---------- DONNÉES SOURCES

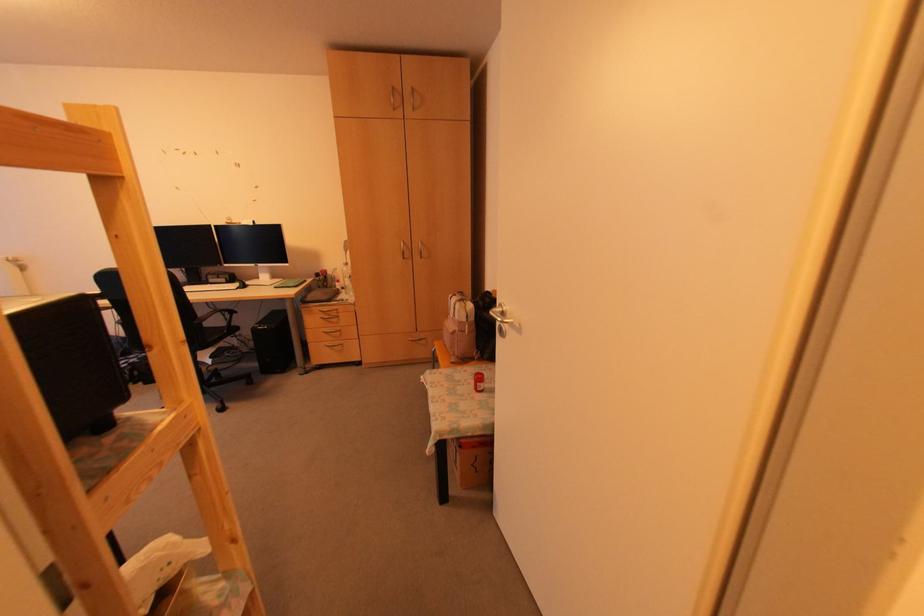
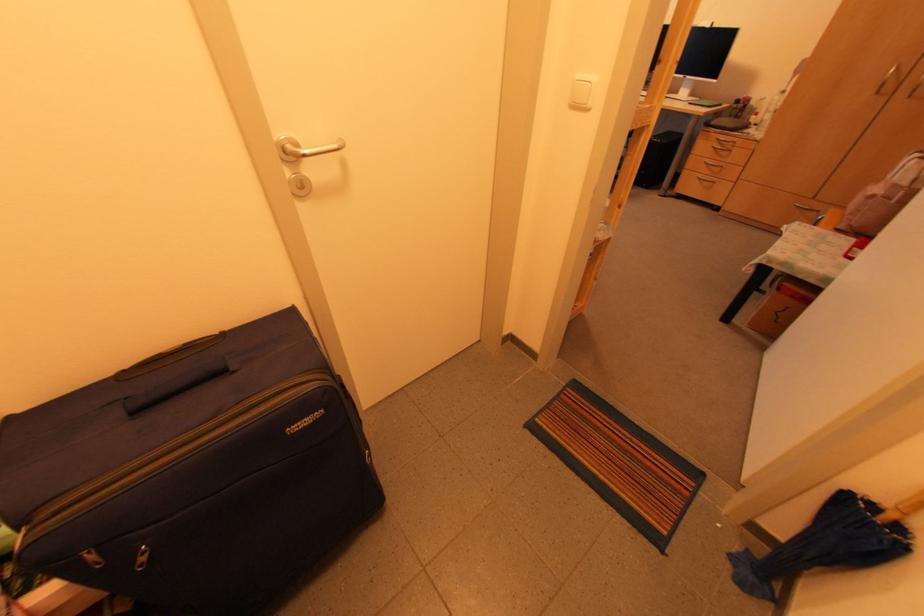
Where in the second image is the point corresponding to the point at 419,257 from the first image?

(907, 97)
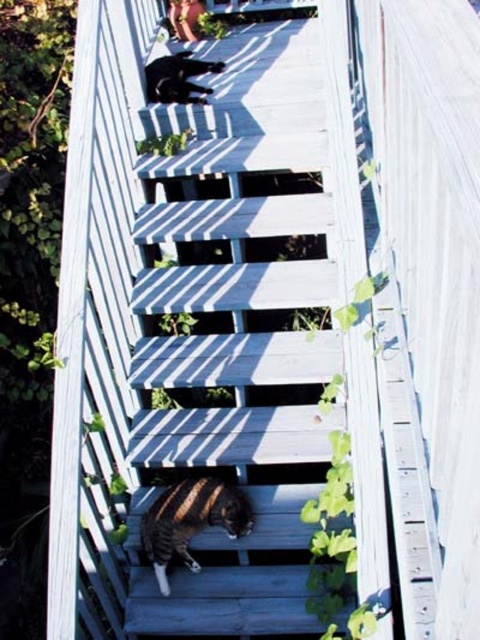
Question: Can you confirm if tabby fur cat at center is positioned to the left of shiny black cat at upper center?

Choices:
 (A) no
 (B) yes

Answer: (A)

Question: Among these points, which one is nearest to the camera?

Choices:
 (A) (167, 88)
 (B) (169, 536)

Answer: (B)

Question: Which point appears closest to the camera in this image?

Choices:
 (A) (191, 483)
 (B) (216, 61)
 (C) (180, 176)

Answer: (A)

Question: Which point is farther to the camera?

Choices:
 (A) shiny black cat at upper center
 (B) smooth wooden stairs at upper center
 (C) tabby fur cat at center

Answer: (A)

Question: Is smooth wooden stairs at upper center to the right of tabby fur cat at center from the viewer's perspective?

Choices:
 (A) yes
 (B) no

Answer: (A)

Question: Is smooth wooden stairs at upper center positioned in front of shiny black cat at upper center?

Choices:
 (A) yes
 (B) no

Answer: (A)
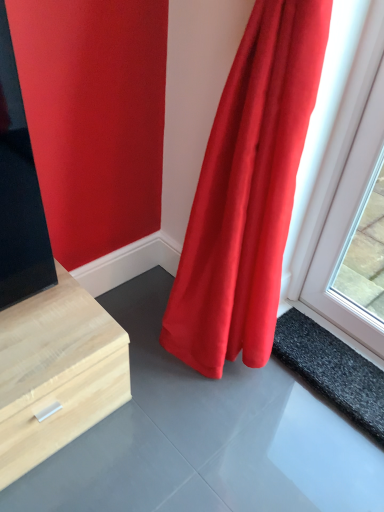
Question: Is matte red curtain at right surrounded by black rubber mat at lower right?

Choices:
 (A) no
 (B) yes

Answer: (A)

Question: Can you confirm if black rubber mat at lower right is taller than matte red curtain at right?

Choices:
 (A) no
 (B) yes

Answer: (A)

Question: Considering the relative sizes of black rubber mat at lower right and matte red curtain at right in the image provided, is black rubber mat at lower right bigger than matte red curtain at right?

Choices:
 (A) no
 (B) yes

Answer: (A)

Question: Would you consider black rubber mat at lower right to be distant from matte red curtain at right?

Choices:
 (A) yes
 (B) no

Answer: (B)

Question: Could you tell me if black rubber mat at lower right is facing matte red curtain at right?

Choices:
 (A) yes
 (B) no

Answer: (A)

Question: Does black rubber mat at lower right have a lesser height compared to matte red curtain at right?

Choices:
 (A) yes
 (B) no

Answer: (A)

Question: From a real-world perspective, is matte red curtain at right beneath black rubber mat at lower right?

Choices:
 (A) yes
 (B) no

Answer: (B)

Question: Is matte red curtain at right in front of black rubber mat at lower right?

Choices:
 (A) no
 (B) yes

Answer: (B)

Question: From the image's perspective, is matte red curtain at right beneath black rubber mat at lower right?

Choices:
 (A) no
 (B) yes

Answer: (A)

Question: Is there a large distance between matte red curtain at right and black rubber mat at lower right?

Choices:
 (A) yes
 (B) no

Answer: (B)

Question: Considering the relative sizes of matte red curtain at right and black rubber mat at lower right in the image provided, is matte red curtain at right smaller than black rubber mat at lower right?

Choices:
 (A) yes
 (B) no

Answer: (B)

Question: Is matte red curtain at right facing away from black rubber mat at lower right?

Choices:
 (A) yes
 (B) no

Answer: (A)

Question: In terms of height, does black rubber mat at lower right look taller or shorter compared to matte red curtain at right?

Choices:
 (A) tall
 (B) short

Answer: (B)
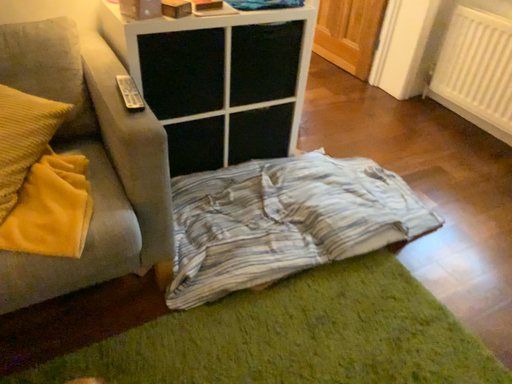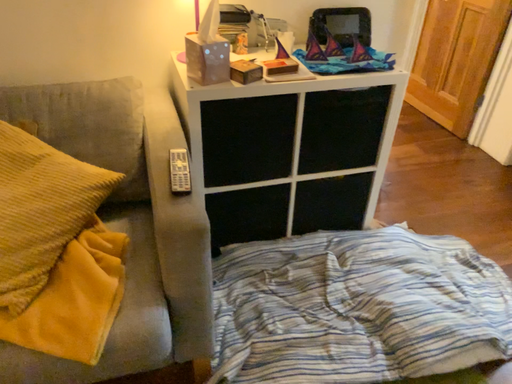
Question: Which way did the camera rotate in the video?

Choices:
 (A) rotated left
 (B) rotated right

Answer: (A)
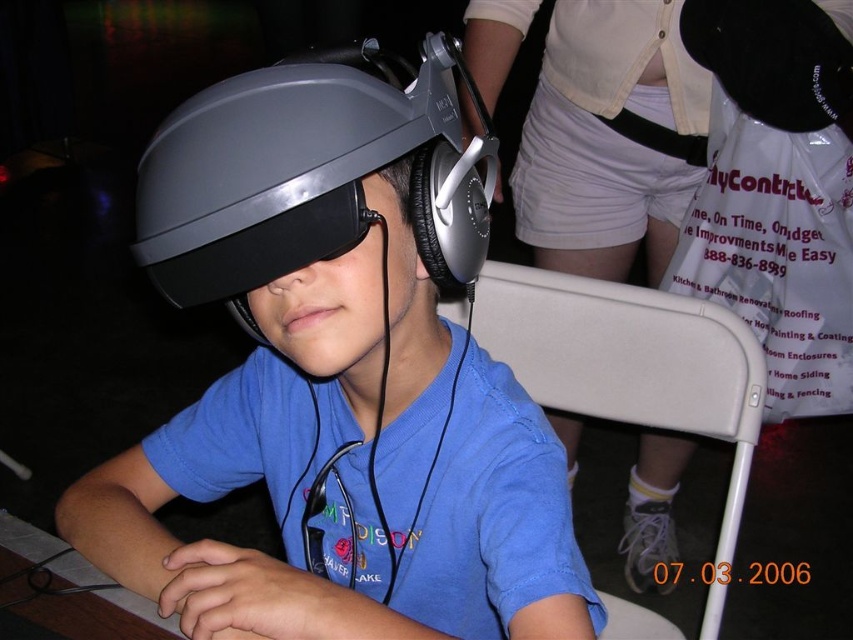
What do you see at coordinates (337, 380) in the screenshot?
I see `matte black headset at center` at bounding box center [337, 380].

What are the coordinates of `matte black headset at center` in the screenshot? It's located at (337, 380).

This screenshot has width=853, height=640. Find the location of `matte black headset at center`. matte black headset at center is located at coordinates (337, 380).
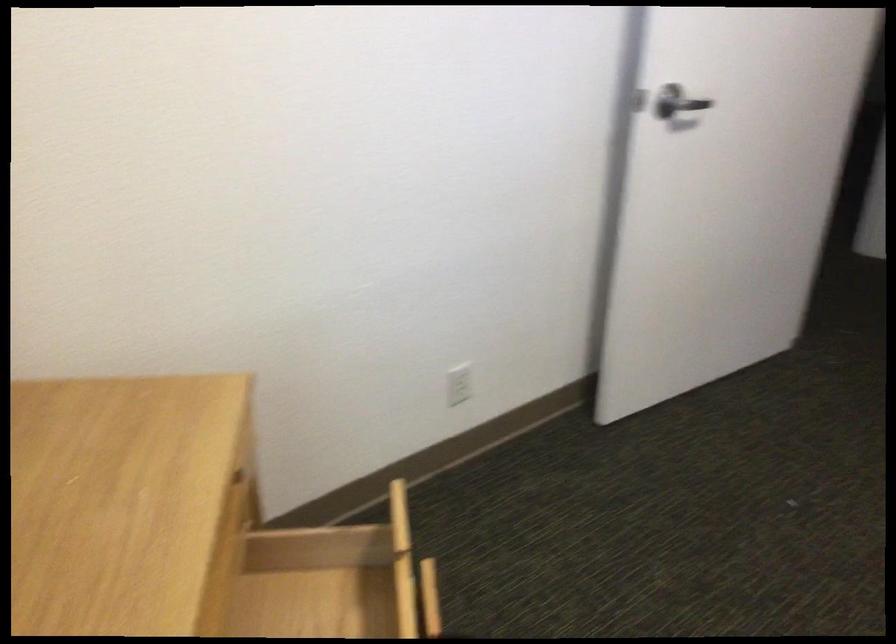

--------------------

■ **OBJECTIF**: Pouvez-vous recopier à l'identique l'ensemble des lignes ci-dessus, sans y inclure les images ?

■ **RÉSULTAT ATTENDU**:
Where in the second image is the point corresponding to the point at 419,257 from the first image?

(907, 97)
Question: Can you confirm if tabby fur cat at center is positioned to the left of shiny black cat at upper center?

Choices:
 (A) no
 (B) yes

Answer: (A)

Question: Among these points, which one is nearest to the camera?

Choices:
 (A) (167, 88)
 (B) (169, 536)

Answer: (B)

Question: Which point appears closest to the camera in this image?

Choices:
 (A) (191, 483)
 (B) (216, 61)
 (C) (180, 176)

Answer: (A)

Question: Which point is farther to the camera?

Choices:
 (A) shiny black cat at upper center
 (B) smooth wooden stairs at upper center
 (C) tabby fur cat at center

Answer: (A)

Question: Is smooth wooden stairs at upper center to the right of tabby fur cat at center from the viewer's perspective?

Choices:
 (A) yes
 (B) no

Answer: (A)

Question: Is smooth wooden stairs at upper center positioned in front of shiny black cat at upper center?

Choices:
 (A) yes
 (B) no

Answer: (A)
Question: Is matte red curtain at right surrounded by black rubber mat at lower right?

Choices:
 (A) no
 (B) yes

Answer: (A)

Question: Can you confirm if black rubber mat at lower right is taller than matte red curtain at right?

Choices:
 (A) no
 (B) yes

Answer: (A)

Question: Considering the relative sizes of black rubber mat at lower right and matte red curtain at right in the image provided, is black rubber mat at lower right bigger than matte red curtain at right?

Choices:
 (A) no
 (B) yes

Answer: (A)

Question: Would you consider black rubber mat at lower right to be distant from matte red curtain at right?

Choices:
 (A) yes
 (B) no

Answer: (B)

Question: Could you tell me if black rubber mat at lower right is facing matte red curtain at right?

Choices:
 (A) yes
 (B) no

Answer: (A)

Question: Does black rubber mat at lower right have a lesser height compared to matte red curtain at right?

Choices:
 (A) yes
 (B) no

Answer: (A)

Question: From a real-world perspective, is matte red curtain at right beneath black rubber mat at lower right?

Choices:
 (A) yes
 (B) no

Answer: (B)

Question: Is matte red curtain at right in front of black rubber mat at lower right?

Choices:
 (A) no
 (B) yes

Answer: (B)

Question: From the image's perspective, is matte red curtain at right beneath black rubber mat at lower right?

Choices:
 (A) no
 (B) yes

Answer: (A)

Question: Is there a large distance between matte red curtain at right and black rubber mat at lower right?

Choices:
 (A) yes
 (B) no

Answer: (B)

Question: Considering the relative sizes of matte red curtain at right and black rubber mat at lower right in the image provided, is matte red curtain at right smaller than black rubber mat at lower right?

Choices:
 (A) yes
 (B) no

Answer: (B)

Question: Is matte red curtain at right facing away from black rubber mat at lower right?

Choices:
 (A) yes
 (B) no

Answer: (A)

Question: In terms of height, does black rubber mat at lower right look taller or shorter compared to matte red curtain at right?

Choices:
 (A) tall
 (B) short

Answer: (B)
Question: Which way did the camera rotate in the video?

Choices:
 (A) rotated left
 (B) rotated right

Answer: (A)
What do you see at coordinates (337, 380) in the screenshot?
I see `matte black headset at center` at bounding box center [337, 380].

What are the coordinates of `matte black headset at center` in the screenshot? It's located at (337, 380).

This screenshot has width=853, height=640. Find the location of `matte black headset at center`. matte black headset at center is located at coordinates (337, 380).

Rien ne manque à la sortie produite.